- Opening Delimiter -

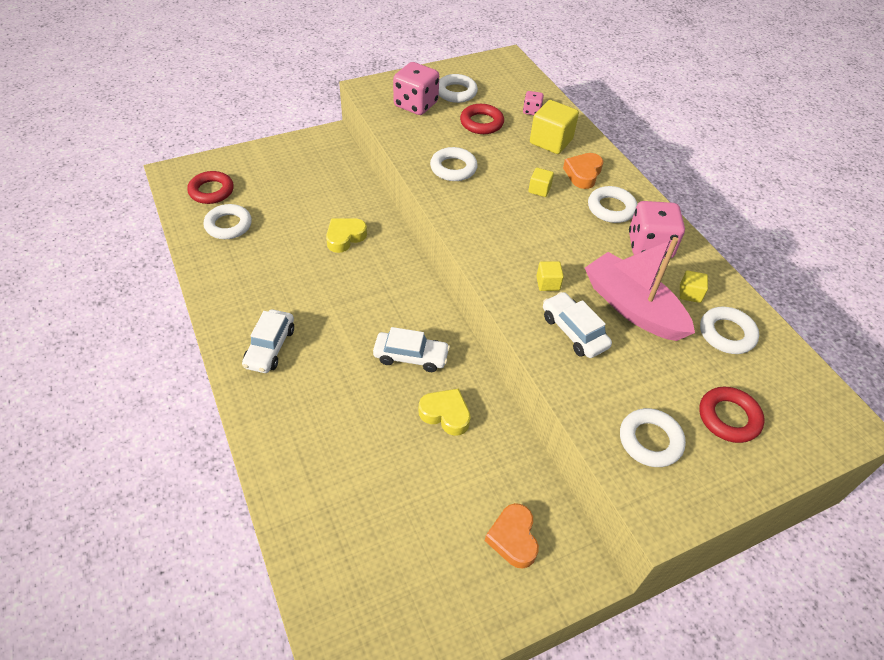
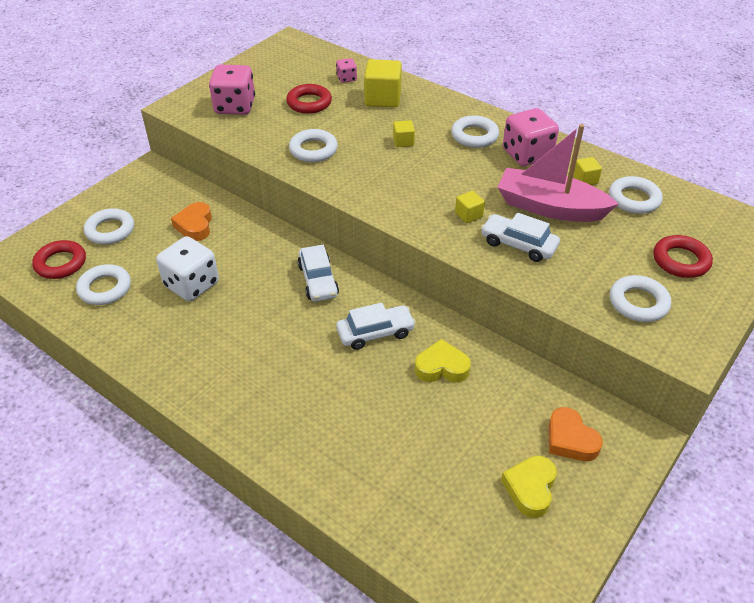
camera: 25 degrees left, 5 degrees down
white car [242,309,294,373] -> white car moved to [298,245,339,302]
yellow heart [326,218,367,253] -> yellow heart moved to [501,456,557,518]
white ring [439,74,478,103] -> white ring moved to [84,208,134,244]
orange heart [563,153,603,189] -> orange heart moved to [171,202,212,241]
none -> white dice [156,236,219,301]

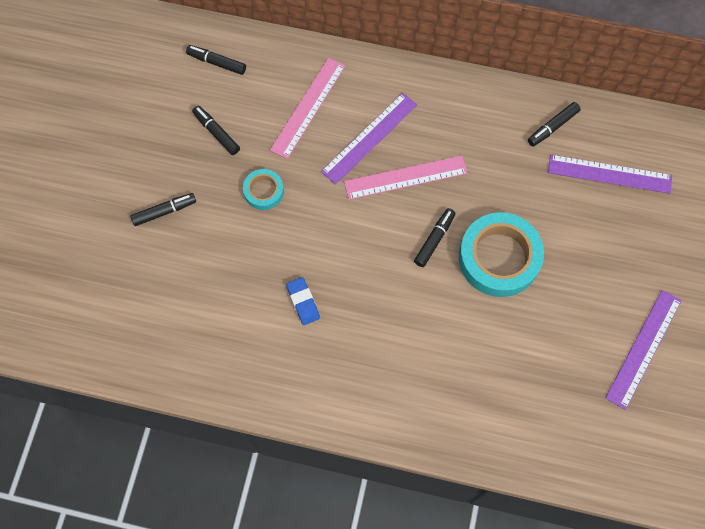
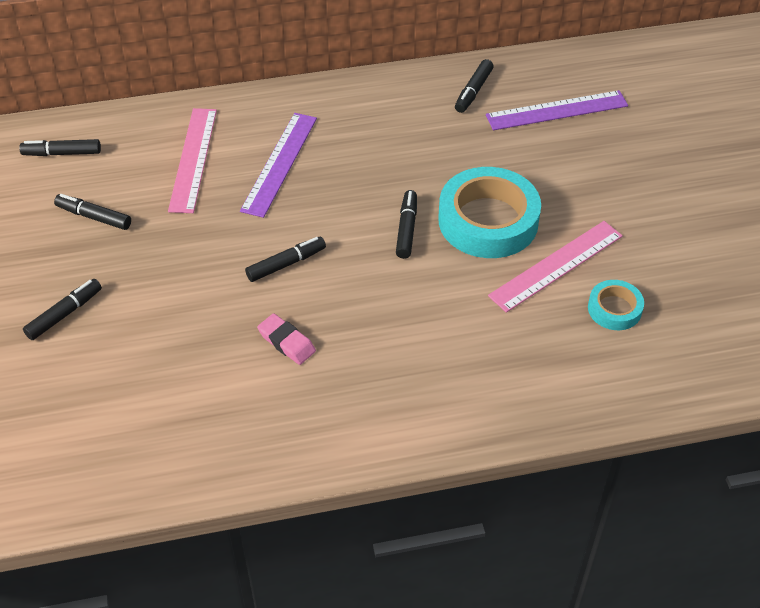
camera: 25 degrees left, 20 degrees down
turquoise tape [243,169,284,210] -> turquoise tape moved to [588,280,644,330]
blue eraser [286,277,320,325] -> pink eraser [257,313,316,365]
pink ruler [344,155,468,200] -> pink ruler moved to [488,221,623,313]
purple ruler [606,290,682,410] -> none
none -> black marker [245,237,326,282]

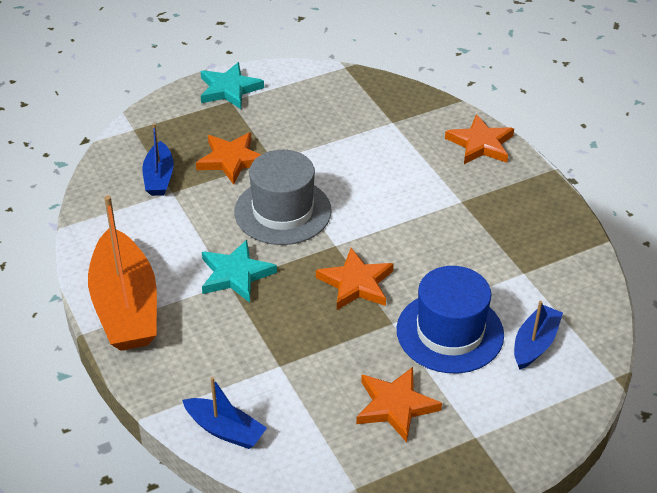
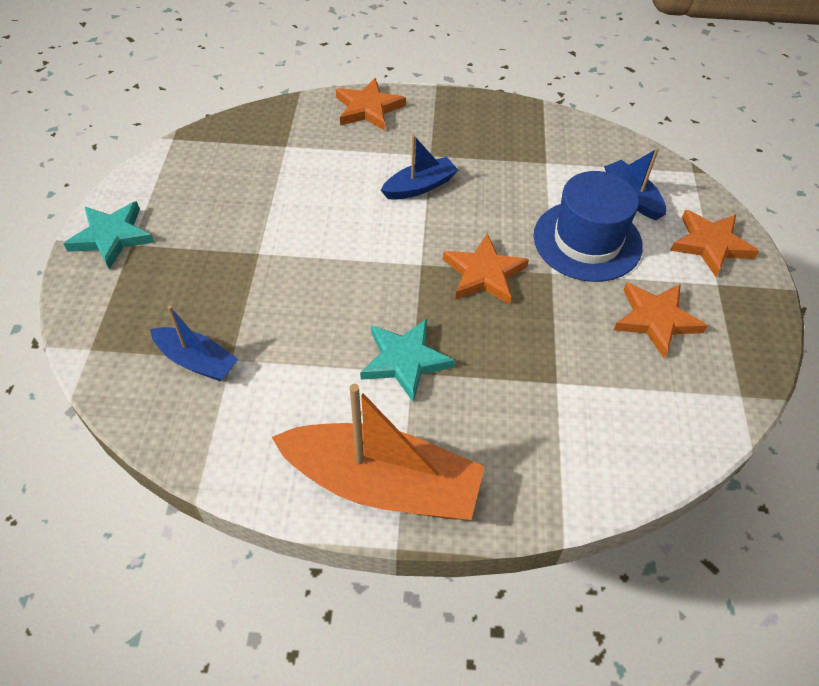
camera: 60 degrees left, 10 degrees up
blue boat [182,377,267,449] -> blue boat moved to [380,135,458,200]
orange star [196,132,261,185] -> orange star moved to [670,210,759,277]
grey hat [234,150,332,245] -> none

- Closing Delimiter -

Which lines above contain the word "left"? Copy each one.

Result below:
camera: 25 degrees left, 5 degrees down
camera: 25 degrees left, 20 degrees down
camera: 60 degrees left, 10 degrees up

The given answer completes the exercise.